WHAT YOU ARE ASKED TO DO: Among the entries below, extract exactly the lines that run from the one with "degrees: 150" through the one with "first_place: [454, 792]", both ends included.

DATASET ENTRIES:
= Beginning of Section =

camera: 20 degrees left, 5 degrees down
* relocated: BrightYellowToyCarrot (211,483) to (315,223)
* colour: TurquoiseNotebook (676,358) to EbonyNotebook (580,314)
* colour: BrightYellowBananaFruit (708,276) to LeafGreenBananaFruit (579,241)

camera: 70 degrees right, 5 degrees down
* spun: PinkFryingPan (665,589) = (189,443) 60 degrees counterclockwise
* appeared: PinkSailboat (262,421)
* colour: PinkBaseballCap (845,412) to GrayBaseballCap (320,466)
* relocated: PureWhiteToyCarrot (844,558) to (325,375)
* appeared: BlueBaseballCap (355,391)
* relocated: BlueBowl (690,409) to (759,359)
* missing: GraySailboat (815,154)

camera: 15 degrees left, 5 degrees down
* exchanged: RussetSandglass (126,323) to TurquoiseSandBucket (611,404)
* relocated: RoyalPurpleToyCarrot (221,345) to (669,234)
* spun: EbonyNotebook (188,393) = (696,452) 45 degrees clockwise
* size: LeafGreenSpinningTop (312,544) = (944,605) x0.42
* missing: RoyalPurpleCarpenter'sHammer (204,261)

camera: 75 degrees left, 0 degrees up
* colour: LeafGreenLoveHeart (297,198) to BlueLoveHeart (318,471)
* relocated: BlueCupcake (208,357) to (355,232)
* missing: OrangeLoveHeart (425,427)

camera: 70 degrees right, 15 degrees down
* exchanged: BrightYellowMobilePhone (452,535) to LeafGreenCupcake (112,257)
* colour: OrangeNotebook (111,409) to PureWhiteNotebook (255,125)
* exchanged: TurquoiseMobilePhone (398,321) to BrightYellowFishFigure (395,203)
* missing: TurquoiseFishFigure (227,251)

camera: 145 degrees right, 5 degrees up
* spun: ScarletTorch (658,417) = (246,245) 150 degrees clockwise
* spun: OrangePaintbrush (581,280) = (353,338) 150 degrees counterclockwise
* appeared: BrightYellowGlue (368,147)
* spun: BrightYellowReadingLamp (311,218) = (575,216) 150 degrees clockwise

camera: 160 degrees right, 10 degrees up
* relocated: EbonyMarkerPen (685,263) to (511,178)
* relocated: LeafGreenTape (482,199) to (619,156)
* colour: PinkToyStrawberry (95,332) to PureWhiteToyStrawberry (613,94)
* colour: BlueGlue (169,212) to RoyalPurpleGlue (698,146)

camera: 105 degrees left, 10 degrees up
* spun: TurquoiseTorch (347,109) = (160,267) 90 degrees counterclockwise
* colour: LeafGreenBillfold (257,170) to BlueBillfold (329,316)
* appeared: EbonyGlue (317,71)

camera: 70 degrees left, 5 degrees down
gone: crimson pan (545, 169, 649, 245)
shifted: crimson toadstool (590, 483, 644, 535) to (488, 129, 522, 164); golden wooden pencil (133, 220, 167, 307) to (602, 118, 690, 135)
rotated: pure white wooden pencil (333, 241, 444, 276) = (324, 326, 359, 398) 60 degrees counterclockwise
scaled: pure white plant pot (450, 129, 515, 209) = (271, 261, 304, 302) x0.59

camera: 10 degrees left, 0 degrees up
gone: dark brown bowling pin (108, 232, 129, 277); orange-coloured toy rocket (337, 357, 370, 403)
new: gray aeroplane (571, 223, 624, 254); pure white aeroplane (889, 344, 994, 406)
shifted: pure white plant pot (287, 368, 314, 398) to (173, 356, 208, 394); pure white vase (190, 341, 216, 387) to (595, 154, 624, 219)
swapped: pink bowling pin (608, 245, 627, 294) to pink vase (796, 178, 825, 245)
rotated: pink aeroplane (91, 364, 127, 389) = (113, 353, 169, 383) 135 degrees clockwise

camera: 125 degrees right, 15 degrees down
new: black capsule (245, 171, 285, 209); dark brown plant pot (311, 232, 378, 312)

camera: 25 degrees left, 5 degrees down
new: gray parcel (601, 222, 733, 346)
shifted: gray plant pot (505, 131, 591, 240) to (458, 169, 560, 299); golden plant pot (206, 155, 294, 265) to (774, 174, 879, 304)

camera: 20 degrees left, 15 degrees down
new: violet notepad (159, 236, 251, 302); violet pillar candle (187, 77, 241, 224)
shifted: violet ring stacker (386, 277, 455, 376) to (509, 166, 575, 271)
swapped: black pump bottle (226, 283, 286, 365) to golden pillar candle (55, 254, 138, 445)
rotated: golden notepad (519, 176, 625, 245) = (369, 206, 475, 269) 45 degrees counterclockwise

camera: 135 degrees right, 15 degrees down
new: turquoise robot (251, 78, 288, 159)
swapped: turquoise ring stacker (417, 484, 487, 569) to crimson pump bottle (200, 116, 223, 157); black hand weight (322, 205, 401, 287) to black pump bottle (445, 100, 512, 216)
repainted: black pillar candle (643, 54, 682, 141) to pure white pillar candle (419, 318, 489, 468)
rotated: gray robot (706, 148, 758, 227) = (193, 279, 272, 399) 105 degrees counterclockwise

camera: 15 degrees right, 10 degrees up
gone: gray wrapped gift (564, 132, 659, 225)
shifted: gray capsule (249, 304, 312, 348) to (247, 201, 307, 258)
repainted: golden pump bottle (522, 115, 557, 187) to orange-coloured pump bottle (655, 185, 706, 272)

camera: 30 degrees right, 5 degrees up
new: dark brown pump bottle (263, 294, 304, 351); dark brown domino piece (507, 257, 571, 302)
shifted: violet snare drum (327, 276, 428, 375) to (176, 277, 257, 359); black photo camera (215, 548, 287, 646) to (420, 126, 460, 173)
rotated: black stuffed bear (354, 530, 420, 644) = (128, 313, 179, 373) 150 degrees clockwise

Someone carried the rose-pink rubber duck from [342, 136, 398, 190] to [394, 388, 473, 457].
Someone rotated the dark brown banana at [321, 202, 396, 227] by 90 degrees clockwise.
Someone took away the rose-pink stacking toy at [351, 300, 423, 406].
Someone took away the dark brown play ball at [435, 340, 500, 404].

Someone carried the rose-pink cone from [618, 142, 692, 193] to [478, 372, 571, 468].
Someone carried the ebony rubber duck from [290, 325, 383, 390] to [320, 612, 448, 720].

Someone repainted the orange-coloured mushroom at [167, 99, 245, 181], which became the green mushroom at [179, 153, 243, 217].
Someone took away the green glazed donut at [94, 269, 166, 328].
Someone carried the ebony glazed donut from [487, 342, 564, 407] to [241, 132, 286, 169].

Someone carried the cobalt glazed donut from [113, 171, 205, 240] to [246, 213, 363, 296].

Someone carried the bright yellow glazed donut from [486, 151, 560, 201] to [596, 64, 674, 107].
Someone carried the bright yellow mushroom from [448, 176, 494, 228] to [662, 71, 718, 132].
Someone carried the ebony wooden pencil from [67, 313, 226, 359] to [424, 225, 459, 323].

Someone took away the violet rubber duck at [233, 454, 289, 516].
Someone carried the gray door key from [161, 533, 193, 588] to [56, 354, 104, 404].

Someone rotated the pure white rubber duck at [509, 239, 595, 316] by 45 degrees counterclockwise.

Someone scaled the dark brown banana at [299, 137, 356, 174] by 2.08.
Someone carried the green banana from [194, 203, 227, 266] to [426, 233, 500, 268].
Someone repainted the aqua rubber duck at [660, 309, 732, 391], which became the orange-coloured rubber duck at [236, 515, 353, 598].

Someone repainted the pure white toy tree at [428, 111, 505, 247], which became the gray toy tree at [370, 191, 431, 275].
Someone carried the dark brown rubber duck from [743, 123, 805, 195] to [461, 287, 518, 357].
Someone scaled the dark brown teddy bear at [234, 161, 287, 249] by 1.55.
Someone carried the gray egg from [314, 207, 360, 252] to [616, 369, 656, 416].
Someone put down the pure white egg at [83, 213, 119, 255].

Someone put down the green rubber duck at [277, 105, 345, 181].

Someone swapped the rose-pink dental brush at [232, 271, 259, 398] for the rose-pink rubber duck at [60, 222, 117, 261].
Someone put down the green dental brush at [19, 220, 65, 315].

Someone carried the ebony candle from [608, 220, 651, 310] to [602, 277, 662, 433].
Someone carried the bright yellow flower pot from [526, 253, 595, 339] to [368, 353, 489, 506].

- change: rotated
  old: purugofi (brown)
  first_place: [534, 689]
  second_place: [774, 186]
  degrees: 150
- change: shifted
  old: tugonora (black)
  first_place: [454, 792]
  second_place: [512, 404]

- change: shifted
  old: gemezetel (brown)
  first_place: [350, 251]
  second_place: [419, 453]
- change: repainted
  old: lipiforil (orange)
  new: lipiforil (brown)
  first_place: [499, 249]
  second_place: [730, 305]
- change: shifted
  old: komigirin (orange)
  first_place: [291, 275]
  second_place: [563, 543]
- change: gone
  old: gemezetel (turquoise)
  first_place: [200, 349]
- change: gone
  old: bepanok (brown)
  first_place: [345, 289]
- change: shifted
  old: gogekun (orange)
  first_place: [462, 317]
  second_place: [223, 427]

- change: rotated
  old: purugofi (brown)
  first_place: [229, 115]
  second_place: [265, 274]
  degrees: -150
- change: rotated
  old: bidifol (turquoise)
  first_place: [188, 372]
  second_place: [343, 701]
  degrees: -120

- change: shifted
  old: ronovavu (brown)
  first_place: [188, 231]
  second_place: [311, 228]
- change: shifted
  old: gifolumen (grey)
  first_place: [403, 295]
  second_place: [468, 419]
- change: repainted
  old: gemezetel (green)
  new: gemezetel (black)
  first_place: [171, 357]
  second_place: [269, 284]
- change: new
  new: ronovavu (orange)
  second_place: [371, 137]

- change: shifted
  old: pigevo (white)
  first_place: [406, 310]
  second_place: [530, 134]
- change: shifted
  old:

= End of Section =

SOLUTION:
  degrees: 150
- change: shifted
  old: tugonora (black)
  first_place: [454, 792]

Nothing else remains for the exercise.